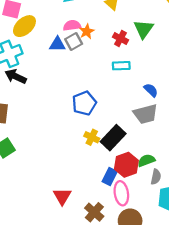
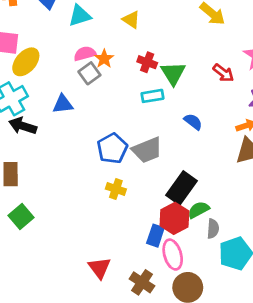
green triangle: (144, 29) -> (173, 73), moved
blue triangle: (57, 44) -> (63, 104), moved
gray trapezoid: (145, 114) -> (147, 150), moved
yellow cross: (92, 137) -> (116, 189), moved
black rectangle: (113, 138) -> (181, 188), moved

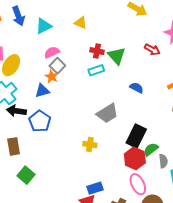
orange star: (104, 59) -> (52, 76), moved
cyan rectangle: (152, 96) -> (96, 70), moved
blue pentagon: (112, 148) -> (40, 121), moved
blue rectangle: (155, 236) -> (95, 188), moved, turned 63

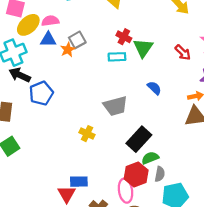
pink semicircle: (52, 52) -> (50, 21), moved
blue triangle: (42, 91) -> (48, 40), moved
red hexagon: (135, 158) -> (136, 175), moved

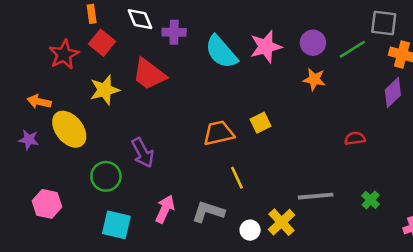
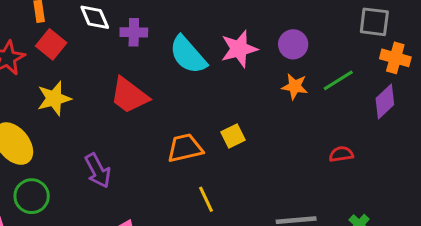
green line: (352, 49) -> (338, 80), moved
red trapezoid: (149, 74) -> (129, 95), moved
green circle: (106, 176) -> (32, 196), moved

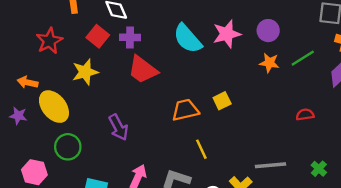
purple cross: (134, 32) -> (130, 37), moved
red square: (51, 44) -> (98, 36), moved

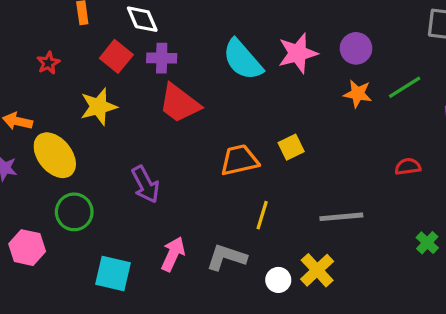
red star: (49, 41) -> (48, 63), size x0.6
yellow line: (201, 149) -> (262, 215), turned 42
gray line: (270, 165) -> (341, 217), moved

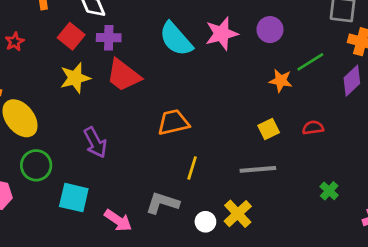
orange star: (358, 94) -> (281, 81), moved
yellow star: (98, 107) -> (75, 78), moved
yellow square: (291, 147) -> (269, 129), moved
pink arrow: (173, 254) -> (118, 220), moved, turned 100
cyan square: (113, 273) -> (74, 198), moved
────
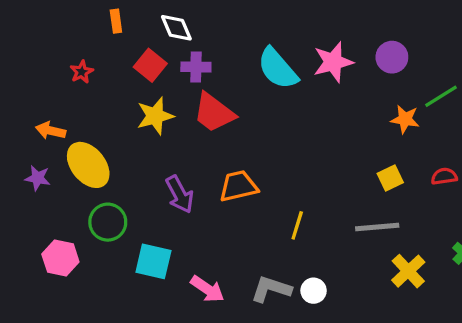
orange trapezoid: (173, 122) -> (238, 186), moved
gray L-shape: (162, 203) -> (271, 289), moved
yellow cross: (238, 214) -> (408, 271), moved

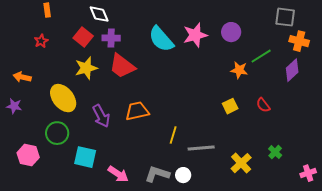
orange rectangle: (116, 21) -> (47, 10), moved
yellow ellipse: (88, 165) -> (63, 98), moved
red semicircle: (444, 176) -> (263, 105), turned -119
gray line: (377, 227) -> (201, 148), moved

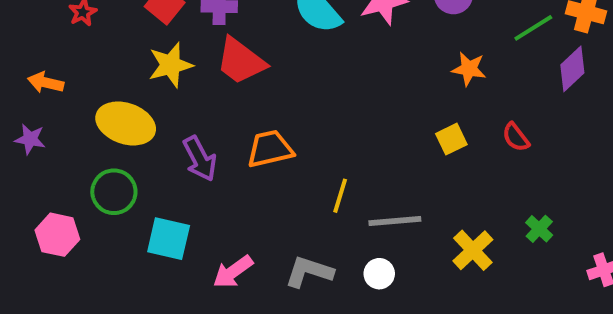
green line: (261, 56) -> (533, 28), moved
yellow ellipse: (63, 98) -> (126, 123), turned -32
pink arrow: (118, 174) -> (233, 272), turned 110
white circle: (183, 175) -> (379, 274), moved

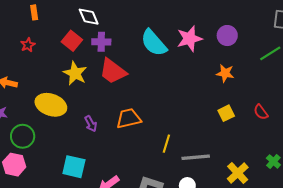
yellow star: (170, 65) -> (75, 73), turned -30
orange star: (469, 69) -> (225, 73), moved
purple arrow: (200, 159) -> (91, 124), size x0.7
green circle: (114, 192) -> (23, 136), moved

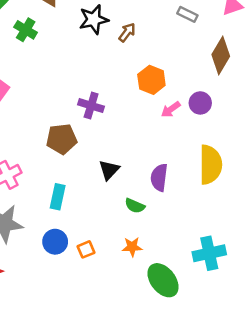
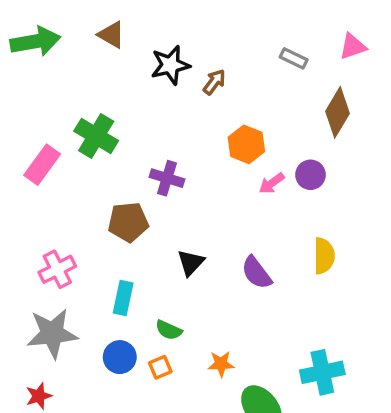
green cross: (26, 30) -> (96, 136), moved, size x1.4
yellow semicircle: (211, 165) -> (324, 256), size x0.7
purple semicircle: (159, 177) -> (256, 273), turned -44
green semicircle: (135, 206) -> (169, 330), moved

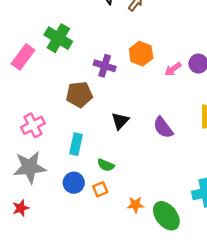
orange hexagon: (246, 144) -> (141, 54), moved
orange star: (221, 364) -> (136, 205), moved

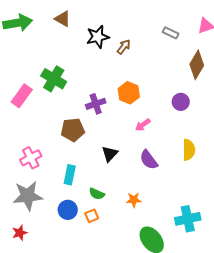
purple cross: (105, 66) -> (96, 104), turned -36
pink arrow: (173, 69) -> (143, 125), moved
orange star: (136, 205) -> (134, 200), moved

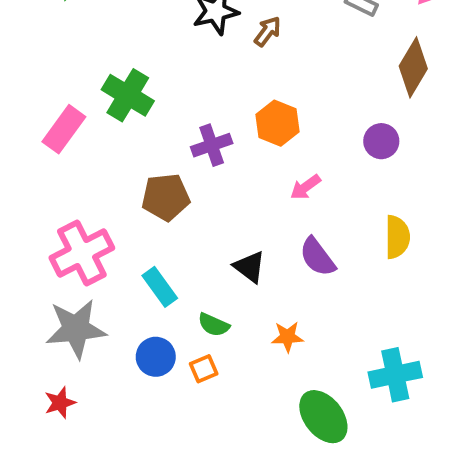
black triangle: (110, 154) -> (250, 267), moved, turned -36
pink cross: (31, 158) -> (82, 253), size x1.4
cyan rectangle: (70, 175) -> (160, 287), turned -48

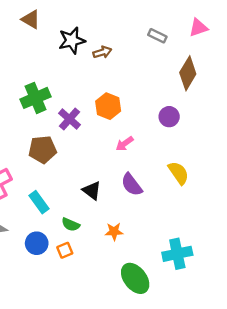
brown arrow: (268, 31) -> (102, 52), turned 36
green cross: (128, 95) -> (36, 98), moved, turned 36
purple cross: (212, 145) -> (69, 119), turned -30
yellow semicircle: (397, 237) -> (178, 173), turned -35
────
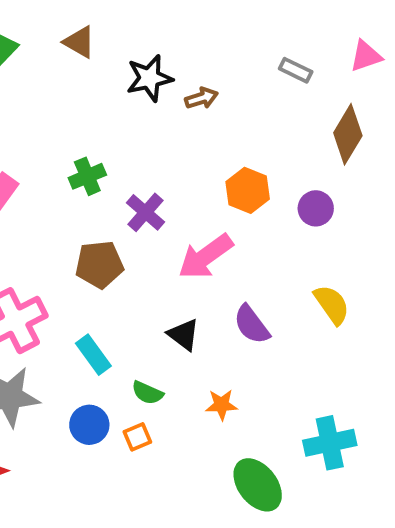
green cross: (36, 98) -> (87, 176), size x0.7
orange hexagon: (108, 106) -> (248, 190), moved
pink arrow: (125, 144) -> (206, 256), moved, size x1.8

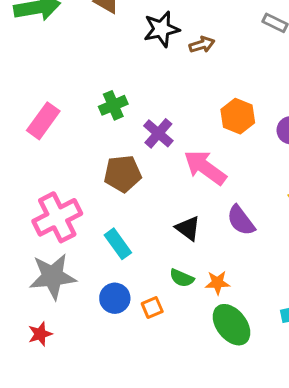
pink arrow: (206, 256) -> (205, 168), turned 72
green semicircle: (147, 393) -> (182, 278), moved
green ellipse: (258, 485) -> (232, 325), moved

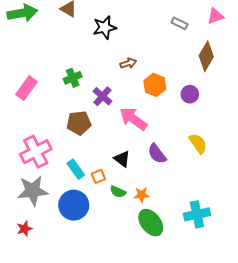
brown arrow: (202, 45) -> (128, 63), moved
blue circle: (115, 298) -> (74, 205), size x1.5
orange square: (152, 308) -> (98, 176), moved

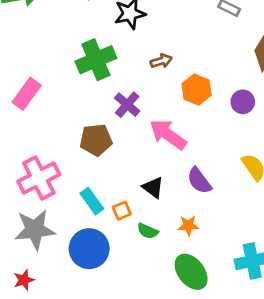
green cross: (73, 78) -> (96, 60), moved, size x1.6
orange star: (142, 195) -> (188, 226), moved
────
**WHAT YOU SHOULD DO**
In the entries above, find each line with the word "arrow" and return it.

**EXERCISE RESPONSE**
pink arrow: (173, 254) -> (118, 220), moved, turned 100
pink arrow: (118, 174) -> (233, 272), turned 110
purple arrow: (200, 159) -> (91, 124), size x0.7
pink arrow: (173, 69) -> (143, 125), moved
brown arrow: (268, 31) -> (102, 52), turned 36
pink arrow: (125, 144) -> (206, 256), moved, size x1.8
pink arrow: (206, 256) -> (205, 168), turned 72
brown arrow: (202, 45) -> (128, 63), moved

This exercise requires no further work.